Collected data
****

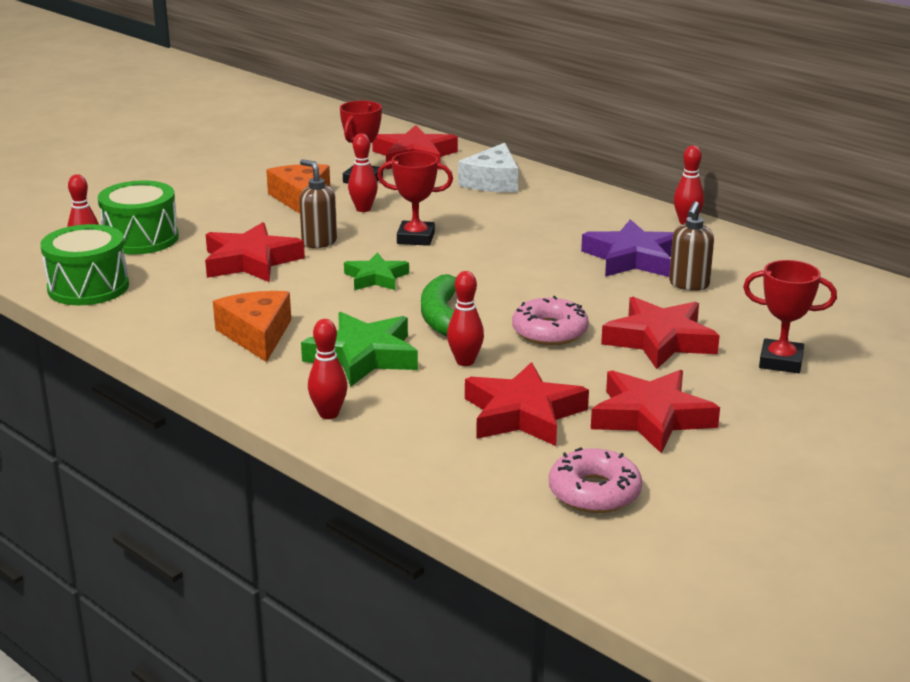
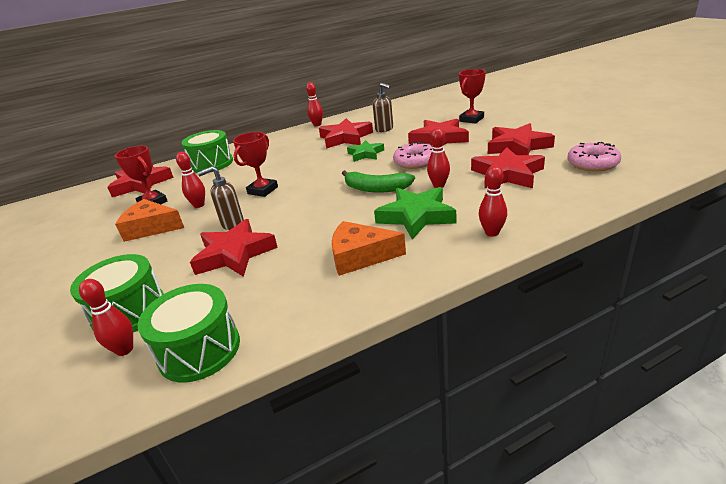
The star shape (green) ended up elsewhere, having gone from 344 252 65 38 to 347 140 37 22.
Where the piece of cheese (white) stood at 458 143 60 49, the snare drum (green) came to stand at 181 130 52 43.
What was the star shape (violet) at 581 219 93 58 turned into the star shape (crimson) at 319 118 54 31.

****

Make an exact copy of the listing. Do not carry over its pictures.

The star shape (green) ended up elsewhere, having gone from 344 252 65 38 to 347 140 37 22.
Where the piece of cheese (white) stood at 458 143 60 49, the snare drum (green) came to stand at 181 130 52 43.
What was the star shape (violet) at 581 219 93 58 turned into the star shape (crimson) at 319 118 54 31.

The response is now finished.